**What is needed**
Repeat exactly, and only, the lines of the material below from the one that contains "shifted: rosy cone 630, 203 to 395, 154" through its final line.
Segment Start: Records shown
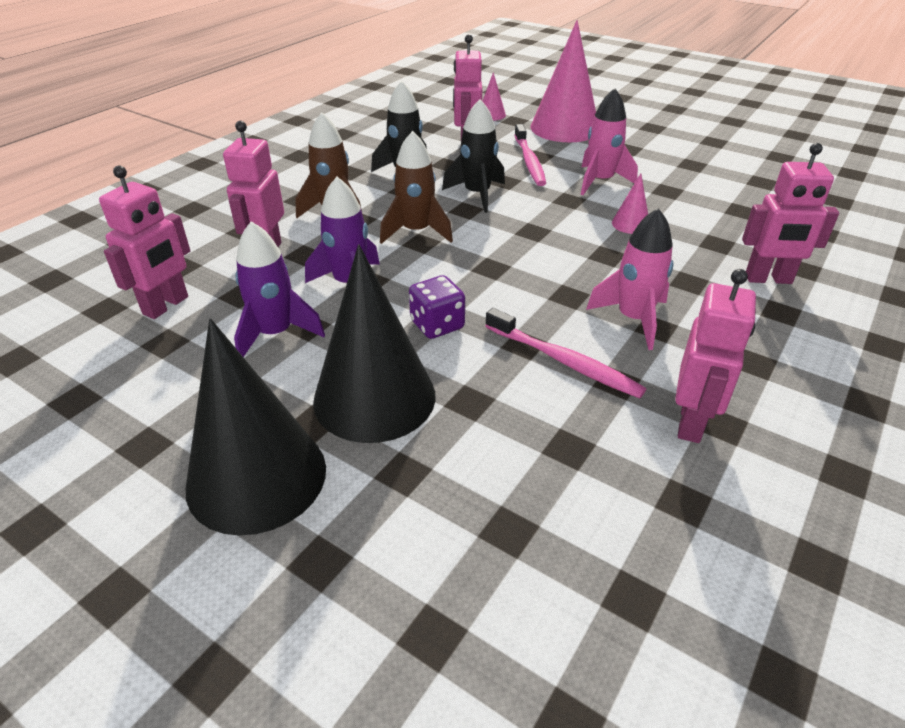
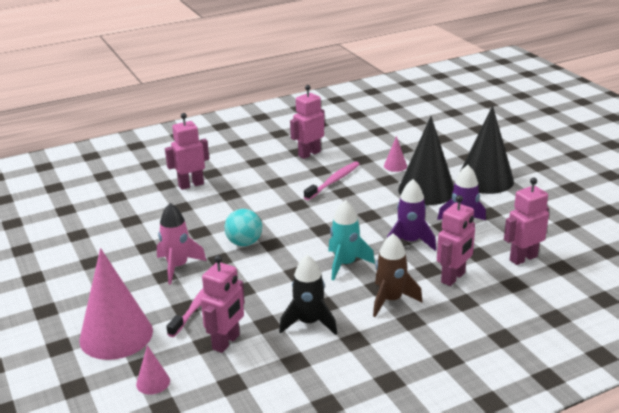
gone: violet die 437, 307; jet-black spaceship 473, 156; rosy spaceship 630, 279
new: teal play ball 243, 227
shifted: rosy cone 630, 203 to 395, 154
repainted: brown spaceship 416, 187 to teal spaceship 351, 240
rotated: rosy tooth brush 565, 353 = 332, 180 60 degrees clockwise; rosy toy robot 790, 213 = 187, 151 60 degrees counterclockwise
Segment End: Records shown
**Finished exercise**
shifted: rosy cone 630, 203 to 395, 154
repainted: brown spaceship 416, 187 to teal spaceship 351, 240
rotated: rosy tooth brush 565, 353 = 332, 180 60 degrees clockwise; rosy toy robot 790, 213 = 187, 151 60 degrees counterclockwise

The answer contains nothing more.